- [Given data]:
........

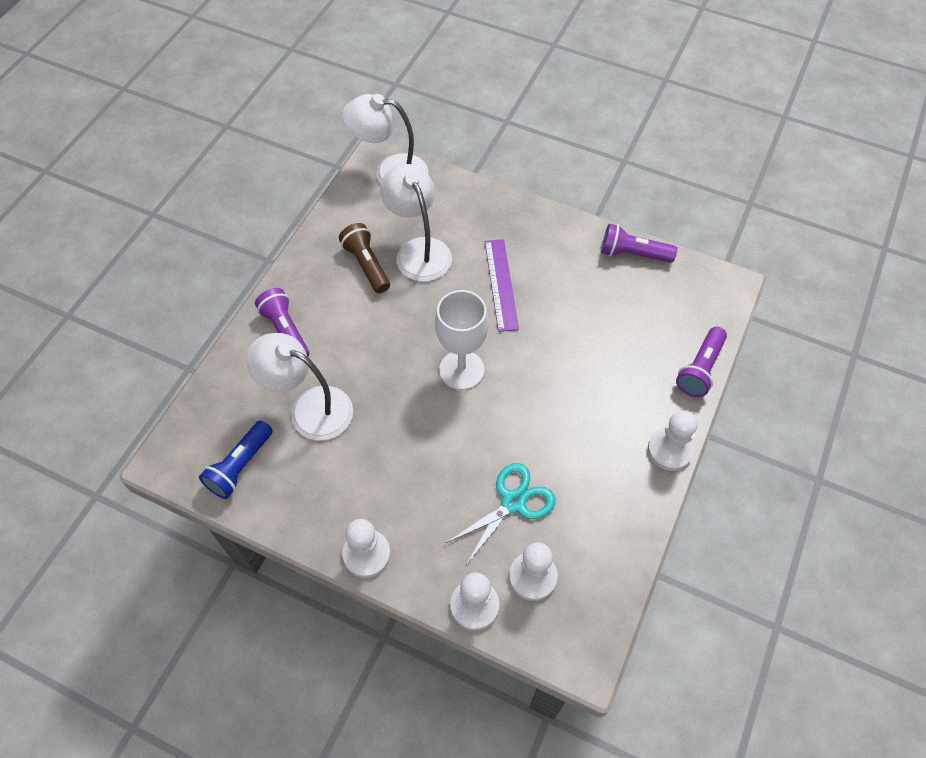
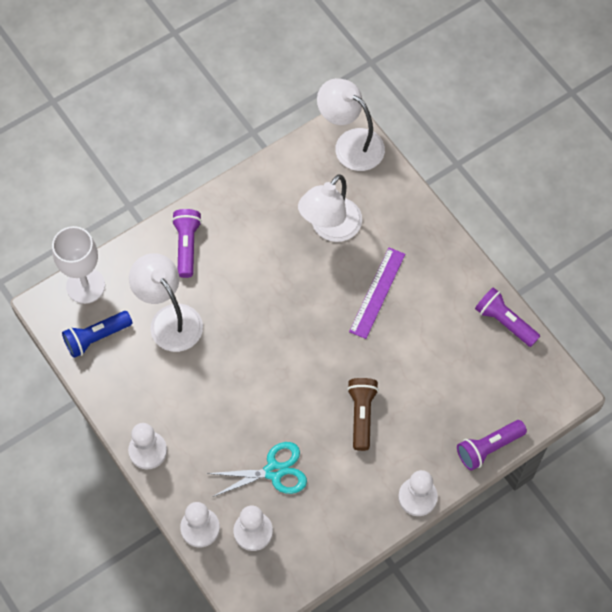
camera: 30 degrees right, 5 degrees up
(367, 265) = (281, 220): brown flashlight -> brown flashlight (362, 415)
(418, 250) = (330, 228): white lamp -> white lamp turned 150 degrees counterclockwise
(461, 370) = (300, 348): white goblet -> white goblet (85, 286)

........

- [What you should do]:
Lines with "degrees": find them in the data and copy each one.

- [Solution to the exercise]:
camera: 30 degrees right, 5 degrees up
(418, 250) = (330, 228): white lamp -> white lamp turned 150 degrees counterclockwise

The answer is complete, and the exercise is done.